◆ **AIM OF THE EXERCISE**
Reproduce the records below exactly, but only between the lines holding "camera: 70 degrees left, 5 degrees down" and "gift (bright yellow)", inclusive.

◆ **ENTRIES PROVIDED**
__________

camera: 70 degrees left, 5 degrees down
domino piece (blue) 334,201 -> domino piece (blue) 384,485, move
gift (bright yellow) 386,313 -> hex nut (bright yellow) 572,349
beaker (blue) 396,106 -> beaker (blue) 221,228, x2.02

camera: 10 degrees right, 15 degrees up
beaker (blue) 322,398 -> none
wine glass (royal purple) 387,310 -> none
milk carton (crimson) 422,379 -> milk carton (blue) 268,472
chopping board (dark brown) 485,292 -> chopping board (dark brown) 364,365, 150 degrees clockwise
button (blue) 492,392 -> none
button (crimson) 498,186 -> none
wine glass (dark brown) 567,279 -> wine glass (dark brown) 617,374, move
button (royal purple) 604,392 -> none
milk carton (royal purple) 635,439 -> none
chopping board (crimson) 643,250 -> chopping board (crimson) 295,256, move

__________

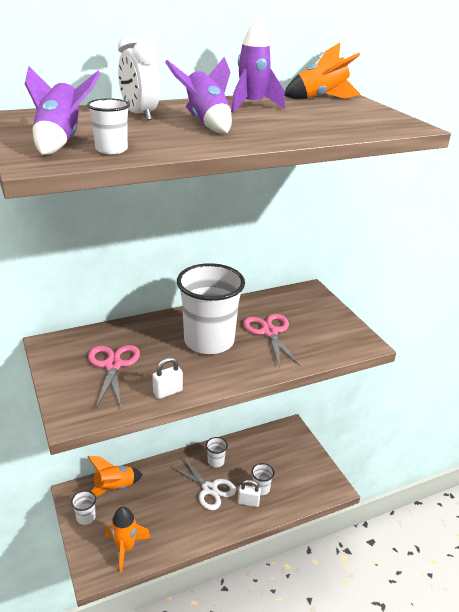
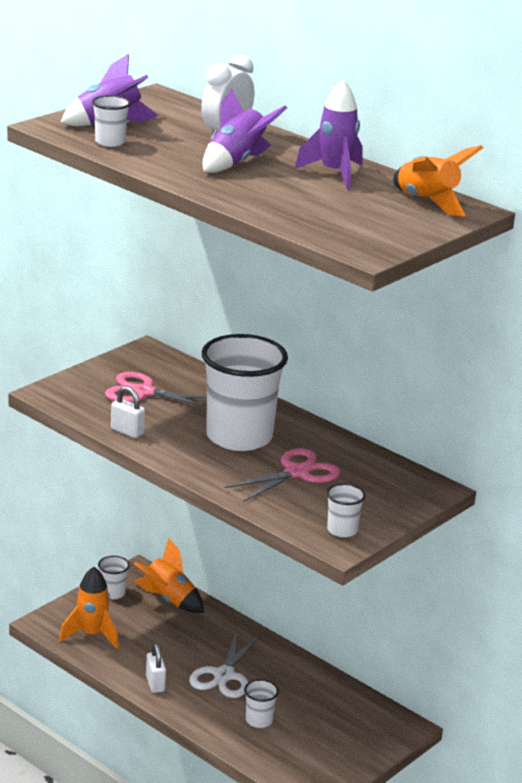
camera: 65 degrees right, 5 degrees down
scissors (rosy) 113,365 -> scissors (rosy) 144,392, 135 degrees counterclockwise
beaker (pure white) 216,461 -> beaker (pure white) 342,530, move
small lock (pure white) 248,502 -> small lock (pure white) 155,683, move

__________

◆ **EXERCISE OUTPUT**
camera: 70 degrees left, 5 degrees down
domino piece (blue) 334,201 -> domino piece (blue) 384,485, move
gift (bright yellow) 386,313 -> hex nut (bright yellow) 572,349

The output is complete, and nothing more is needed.